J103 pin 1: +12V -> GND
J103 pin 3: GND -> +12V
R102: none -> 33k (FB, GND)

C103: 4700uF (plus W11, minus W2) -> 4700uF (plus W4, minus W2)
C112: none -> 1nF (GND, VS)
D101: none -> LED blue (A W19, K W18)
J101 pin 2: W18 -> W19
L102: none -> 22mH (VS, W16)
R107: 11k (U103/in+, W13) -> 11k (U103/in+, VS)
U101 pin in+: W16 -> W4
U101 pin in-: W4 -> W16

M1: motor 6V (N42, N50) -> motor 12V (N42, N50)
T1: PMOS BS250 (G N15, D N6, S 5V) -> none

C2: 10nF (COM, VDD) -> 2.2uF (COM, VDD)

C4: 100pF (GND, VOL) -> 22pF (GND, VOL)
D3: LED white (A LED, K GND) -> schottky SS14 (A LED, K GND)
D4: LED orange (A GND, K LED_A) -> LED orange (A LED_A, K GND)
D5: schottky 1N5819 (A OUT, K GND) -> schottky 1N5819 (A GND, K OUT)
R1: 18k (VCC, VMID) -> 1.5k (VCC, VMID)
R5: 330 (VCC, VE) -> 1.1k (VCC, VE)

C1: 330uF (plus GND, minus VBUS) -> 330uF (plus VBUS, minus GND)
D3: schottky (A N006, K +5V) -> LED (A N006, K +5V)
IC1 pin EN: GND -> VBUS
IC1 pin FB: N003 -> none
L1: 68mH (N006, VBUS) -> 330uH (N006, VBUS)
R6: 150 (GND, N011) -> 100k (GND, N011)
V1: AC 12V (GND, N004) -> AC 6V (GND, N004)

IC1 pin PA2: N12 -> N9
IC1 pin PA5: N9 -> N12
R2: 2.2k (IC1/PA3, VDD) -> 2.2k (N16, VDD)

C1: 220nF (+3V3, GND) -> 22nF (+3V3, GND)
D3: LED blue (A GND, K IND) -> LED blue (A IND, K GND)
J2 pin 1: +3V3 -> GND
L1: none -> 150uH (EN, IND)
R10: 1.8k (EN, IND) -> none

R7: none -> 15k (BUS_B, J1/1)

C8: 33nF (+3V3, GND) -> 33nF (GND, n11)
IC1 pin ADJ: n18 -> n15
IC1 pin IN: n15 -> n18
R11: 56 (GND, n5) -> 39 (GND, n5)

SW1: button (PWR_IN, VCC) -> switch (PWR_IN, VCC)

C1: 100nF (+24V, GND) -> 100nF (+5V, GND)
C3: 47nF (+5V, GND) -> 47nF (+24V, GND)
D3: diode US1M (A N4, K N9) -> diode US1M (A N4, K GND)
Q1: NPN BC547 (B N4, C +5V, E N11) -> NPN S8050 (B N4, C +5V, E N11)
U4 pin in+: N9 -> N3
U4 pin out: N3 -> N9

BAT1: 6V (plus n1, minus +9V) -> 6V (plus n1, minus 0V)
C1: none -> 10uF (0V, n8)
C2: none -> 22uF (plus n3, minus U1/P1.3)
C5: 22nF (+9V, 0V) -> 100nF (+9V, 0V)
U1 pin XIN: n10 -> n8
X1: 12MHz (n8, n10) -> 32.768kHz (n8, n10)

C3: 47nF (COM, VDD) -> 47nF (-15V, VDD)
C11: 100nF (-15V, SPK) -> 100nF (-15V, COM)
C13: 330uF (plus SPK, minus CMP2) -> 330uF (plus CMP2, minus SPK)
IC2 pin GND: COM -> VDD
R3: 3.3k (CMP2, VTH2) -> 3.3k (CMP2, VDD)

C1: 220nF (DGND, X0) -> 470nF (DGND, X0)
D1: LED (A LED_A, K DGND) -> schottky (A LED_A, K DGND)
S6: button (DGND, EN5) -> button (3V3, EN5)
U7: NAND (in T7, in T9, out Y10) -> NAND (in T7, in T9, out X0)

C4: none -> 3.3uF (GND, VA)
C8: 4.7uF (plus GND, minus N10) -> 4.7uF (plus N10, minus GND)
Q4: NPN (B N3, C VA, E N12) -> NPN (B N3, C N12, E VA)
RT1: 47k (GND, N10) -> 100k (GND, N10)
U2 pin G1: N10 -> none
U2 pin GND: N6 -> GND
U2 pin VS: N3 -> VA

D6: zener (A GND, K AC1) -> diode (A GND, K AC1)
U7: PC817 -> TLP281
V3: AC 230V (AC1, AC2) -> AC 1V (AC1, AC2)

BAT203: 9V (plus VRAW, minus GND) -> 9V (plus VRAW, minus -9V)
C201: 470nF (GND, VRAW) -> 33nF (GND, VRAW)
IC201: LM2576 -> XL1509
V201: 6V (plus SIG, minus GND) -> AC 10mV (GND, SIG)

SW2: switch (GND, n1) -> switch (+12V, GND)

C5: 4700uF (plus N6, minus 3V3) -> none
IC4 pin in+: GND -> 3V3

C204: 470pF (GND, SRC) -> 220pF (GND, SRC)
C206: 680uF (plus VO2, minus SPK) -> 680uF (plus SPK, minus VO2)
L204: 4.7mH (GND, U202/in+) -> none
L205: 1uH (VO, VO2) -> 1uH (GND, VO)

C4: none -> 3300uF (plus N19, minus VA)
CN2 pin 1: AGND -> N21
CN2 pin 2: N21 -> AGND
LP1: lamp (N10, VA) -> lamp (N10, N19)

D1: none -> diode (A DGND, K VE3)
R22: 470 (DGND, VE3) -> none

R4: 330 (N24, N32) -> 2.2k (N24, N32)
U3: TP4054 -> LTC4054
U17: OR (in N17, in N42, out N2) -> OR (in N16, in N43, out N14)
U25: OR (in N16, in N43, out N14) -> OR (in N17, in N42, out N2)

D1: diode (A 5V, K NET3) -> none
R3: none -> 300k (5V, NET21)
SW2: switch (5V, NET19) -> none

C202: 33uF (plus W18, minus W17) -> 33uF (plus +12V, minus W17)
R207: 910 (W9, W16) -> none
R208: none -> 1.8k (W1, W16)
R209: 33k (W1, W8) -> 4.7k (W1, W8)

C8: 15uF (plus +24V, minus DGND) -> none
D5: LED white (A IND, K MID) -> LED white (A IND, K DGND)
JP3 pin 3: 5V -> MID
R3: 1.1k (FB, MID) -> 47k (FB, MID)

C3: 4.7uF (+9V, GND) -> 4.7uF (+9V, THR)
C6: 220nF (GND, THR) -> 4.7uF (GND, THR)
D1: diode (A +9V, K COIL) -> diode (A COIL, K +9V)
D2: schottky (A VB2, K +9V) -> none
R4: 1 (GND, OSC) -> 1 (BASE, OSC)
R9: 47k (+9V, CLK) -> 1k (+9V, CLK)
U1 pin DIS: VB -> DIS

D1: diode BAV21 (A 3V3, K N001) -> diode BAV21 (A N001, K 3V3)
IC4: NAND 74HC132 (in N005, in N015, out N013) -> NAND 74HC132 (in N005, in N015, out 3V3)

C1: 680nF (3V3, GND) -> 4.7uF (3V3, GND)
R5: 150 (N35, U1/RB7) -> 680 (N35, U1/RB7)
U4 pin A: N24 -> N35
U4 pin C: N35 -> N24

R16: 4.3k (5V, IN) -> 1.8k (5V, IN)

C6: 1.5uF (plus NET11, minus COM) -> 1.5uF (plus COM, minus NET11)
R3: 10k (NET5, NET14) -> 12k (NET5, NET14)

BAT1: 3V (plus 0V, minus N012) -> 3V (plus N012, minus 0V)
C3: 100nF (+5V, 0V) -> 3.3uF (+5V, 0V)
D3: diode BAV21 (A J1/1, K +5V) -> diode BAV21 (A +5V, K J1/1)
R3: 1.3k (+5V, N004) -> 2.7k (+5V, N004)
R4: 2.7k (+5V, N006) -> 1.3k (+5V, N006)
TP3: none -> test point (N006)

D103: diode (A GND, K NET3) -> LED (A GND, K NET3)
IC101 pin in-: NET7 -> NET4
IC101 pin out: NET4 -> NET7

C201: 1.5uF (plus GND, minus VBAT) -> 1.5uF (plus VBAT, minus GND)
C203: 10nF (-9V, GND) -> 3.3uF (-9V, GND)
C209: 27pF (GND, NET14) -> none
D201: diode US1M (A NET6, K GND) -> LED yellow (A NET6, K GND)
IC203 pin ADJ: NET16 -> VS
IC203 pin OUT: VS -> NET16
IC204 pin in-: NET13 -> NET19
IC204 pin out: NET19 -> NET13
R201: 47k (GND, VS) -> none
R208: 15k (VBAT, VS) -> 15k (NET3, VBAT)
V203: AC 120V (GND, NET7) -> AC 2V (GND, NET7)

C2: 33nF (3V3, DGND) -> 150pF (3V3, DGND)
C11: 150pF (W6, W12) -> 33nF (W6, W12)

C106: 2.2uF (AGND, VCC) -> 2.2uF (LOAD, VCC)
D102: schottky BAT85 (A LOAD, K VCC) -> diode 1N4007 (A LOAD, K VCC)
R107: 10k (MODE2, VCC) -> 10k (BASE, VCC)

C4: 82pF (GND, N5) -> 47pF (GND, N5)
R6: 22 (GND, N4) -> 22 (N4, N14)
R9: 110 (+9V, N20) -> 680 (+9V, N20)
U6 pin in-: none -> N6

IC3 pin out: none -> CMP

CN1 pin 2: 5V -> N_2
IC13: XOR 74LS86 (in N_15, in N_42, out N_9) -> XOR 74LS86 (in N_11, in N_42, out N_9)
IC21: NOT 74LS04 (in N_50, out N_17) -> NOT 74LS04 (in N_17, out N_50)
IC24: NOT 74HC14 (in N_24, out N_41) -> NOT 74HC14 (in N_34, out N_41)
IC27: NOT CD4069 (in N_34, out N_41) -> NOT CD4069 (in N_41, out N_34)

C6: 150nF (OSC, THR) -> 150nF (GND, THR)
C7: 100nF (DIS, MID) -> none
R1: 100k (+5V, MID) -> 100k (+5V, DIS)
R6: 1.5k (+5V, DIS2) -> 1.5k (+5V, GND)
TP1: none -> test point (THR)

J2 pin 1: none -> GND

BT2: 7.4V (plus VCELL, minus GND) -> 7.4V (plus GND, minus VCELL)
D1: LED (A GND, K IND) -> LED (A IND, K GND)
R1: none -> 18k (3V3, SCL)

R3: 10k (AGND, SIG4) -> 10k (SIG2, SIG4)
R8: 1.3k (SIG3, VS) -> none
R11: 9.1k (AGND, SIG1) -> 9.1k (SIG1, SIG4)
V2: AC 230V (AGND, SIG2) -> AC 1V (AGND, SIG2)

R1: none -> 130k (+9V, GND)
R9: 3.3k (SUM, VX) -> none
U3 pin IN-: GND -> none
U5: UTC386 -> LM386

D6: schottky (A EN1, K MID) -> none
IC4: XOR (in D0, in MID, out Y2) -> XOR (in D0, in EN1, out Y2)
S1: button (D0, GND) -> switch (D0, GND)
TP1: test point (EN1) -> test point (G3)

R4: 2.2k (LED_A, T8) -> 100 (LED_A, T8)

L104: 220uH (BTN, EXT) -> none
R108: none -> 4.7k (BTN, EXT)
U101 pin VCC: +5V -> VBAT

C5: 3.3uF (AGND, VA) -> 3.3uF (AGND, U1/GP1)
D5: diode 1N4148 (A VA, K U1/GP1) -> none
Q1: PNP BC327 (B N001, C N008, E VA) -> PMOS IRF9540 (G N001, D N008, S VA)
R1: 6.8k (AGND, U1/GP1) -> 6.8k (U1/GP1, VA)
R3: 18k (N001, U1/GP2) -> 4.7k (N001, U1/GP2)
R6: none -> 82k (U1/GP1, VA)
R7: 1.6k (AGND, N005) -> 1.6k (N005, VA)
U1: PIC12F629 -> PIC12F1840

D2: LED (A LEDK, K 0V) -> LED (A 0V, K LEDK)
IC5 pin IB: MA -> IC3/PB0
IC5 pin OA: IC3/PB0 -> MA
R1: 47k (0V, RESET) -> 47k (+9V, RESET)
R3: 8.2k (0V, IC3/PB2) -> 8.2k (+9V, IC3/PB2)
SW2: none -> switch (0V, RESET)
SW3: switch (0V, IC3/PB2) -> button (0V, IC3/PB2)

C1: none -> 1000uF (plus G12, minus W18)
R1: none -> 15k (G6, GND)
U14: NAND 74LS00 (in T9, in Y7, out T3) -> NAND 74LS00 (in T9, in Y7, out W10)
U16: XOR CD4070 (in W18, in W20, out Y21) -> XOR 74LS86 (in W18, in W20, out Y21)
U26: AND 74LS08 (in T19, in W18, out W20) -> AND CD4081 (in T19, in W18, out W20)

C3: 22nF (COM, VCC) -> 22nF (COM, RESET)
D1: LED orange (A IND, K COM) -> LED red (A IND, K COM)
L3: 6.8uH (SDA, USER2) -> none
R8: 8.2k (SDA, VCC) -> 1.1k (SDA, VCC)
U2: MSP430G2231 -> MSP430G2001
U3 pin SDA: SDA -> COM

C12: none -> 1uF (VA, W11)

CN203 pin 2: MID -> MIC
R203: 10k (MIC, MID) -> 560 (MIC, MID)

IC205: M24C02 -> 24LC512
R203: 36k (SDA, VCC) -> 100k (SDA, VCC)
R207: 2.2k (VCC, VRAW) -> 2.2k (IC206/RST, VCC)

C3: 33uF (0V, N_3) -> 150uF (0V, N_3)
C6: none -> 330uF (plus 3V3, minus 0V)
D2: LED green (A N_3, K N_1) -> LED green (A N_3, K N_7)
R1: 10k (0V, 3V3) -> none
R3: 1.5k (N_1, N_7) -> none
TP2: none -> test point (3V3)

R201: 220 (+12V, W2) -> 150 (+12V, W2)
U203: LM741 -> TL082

______________________________

> [YOUR ASSIGNMENT]:
Looking at the material above, please copy exactly every line from its first line through the line containing "D4: LED orange", with both ends included and nothing else.

> [OUTPUT BELOW]:
J103 pin 1: +12V -> GND
J103 pin 3: GND -> +12V
R102: none -> 33k (FB, GND)

C103: 4700uF (plus W11, minus W2) -> 4700uF (plus W4, minus W2)
C112: none -> 1nF (GND, VS)
D101: none -> LED blue (A W19, K W18)
J101 pin 2: W18 -> W19
L102: none -> 22mH (VS, W16)
R107: 11k (U103/in+, W13) -> 11k (U103/in+, VS)
U101 pin in+: W16 -> W4
U101 pin in-: W4 -> W16

M1: motor 6V (N42, N50) -> motor 12V (N42, N50)
T1: PMOS BS250 (G N15, D N6, S 5V) -> none

C2: 10nF (COM, VDD) -> 2.2uF (COM, VDD)

C4: 100pF (GND, VOL) -> 22pF (GND, VOL)
D3: LED white (A LED, K GND) -> schottky SS14 (A LED, K GND)
D4: LED orange (A GND, K LED_A) -> LED orange (A LED_A, K GND)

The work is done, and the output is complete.